**Problem requirements**
Make an exact copy of all the entries, but do not reproduce the pictures.

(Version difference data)

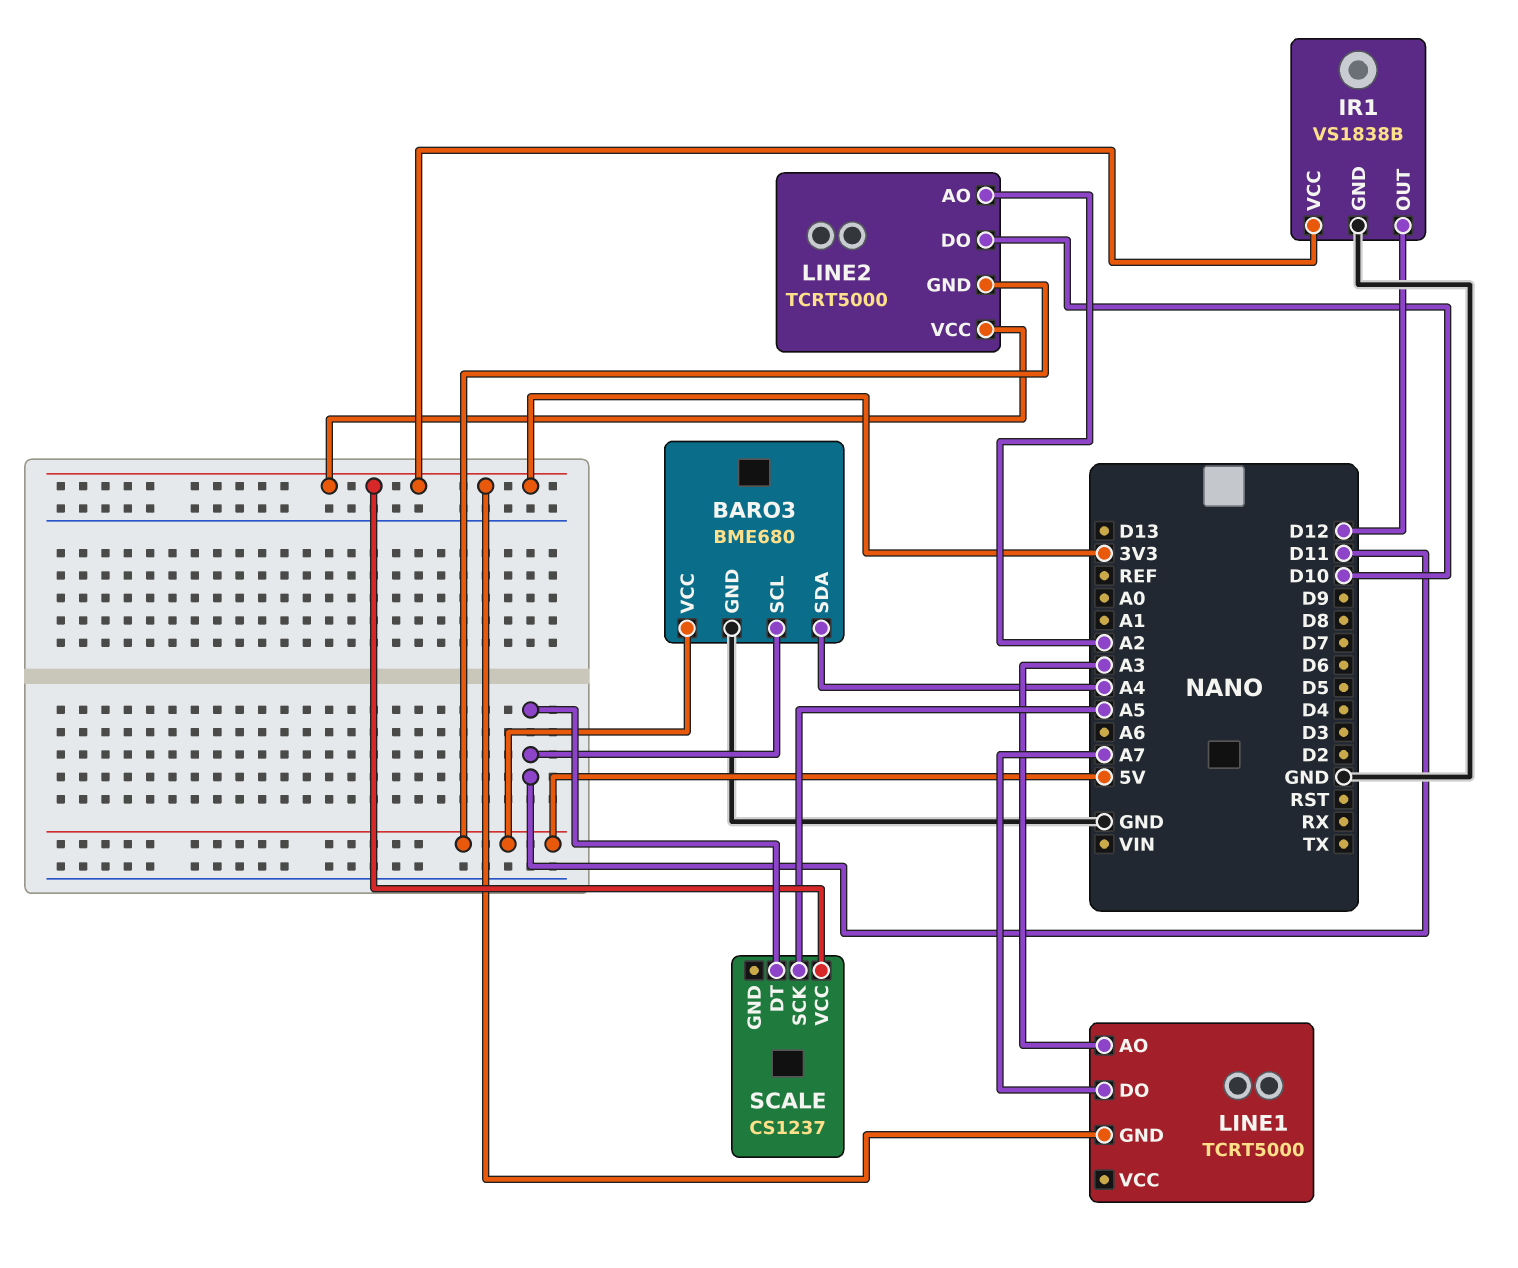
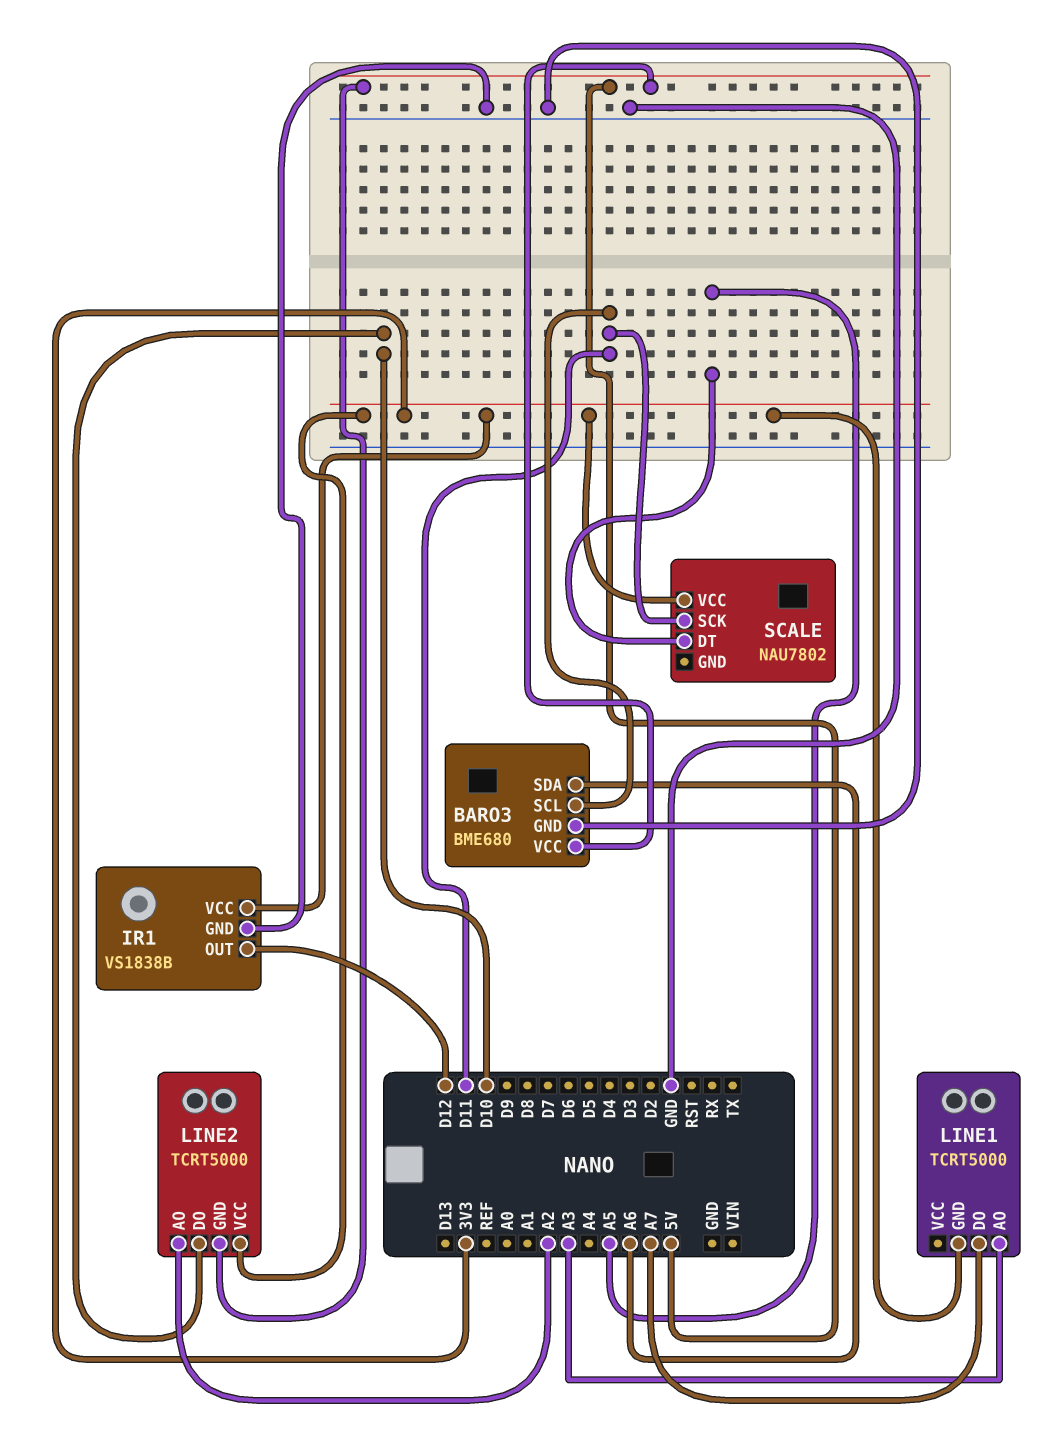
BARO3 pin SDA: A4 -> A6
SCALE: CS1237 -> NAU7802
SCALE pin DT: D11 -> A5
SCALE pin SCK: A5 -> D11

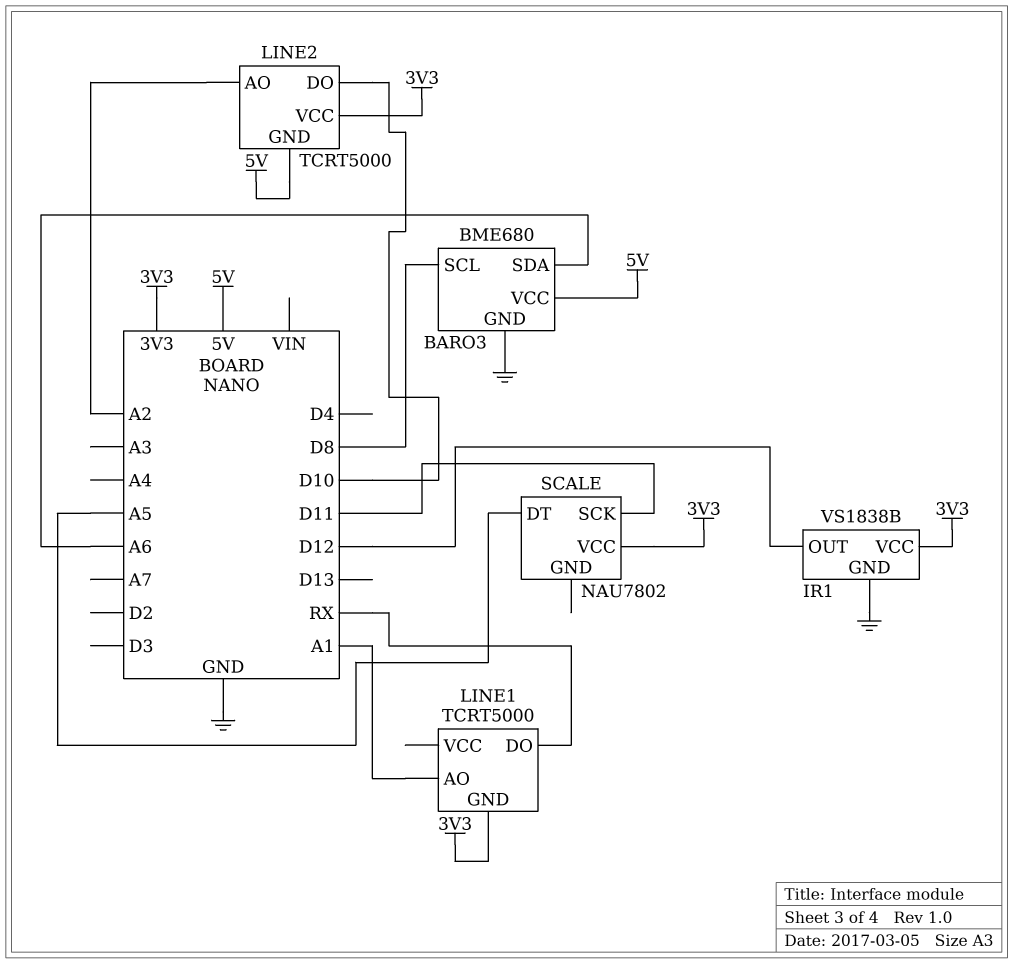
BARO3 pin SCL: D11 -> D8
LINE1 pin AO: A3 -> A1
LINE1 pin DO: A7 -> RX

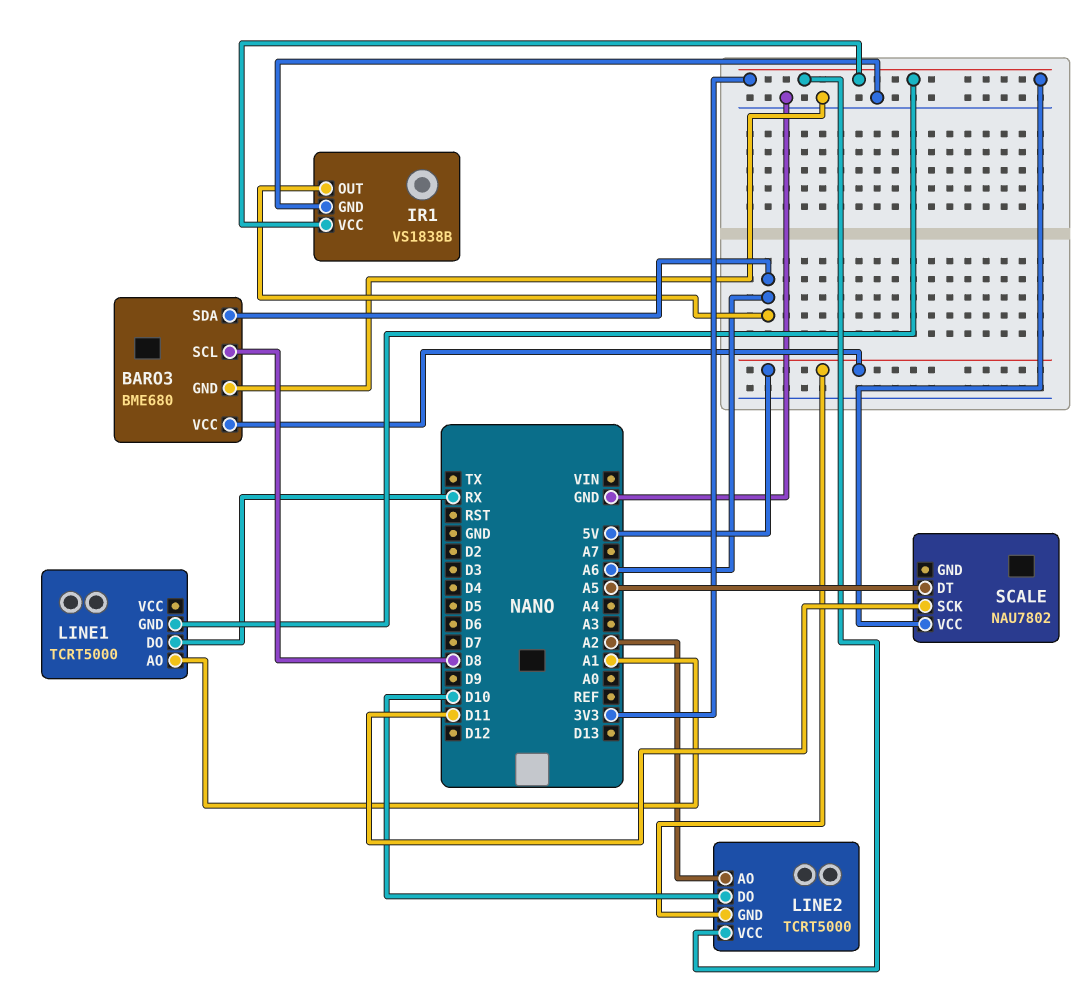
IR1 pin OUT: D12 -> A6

**Exercise response**
BARO3 pin SDA: A4 -> A6
SCALE: CS1237 -> NAU7802
SCALE pin DT: D11 -> A5
SCALE pin SCK: A5 -> D11

BARO3 pin SCL: D11 -> D8
LINE1 pin AO: A3 -> A1
LINE1 pin DO: A7 -> RX

IR1 pin OUT: D12 -> A6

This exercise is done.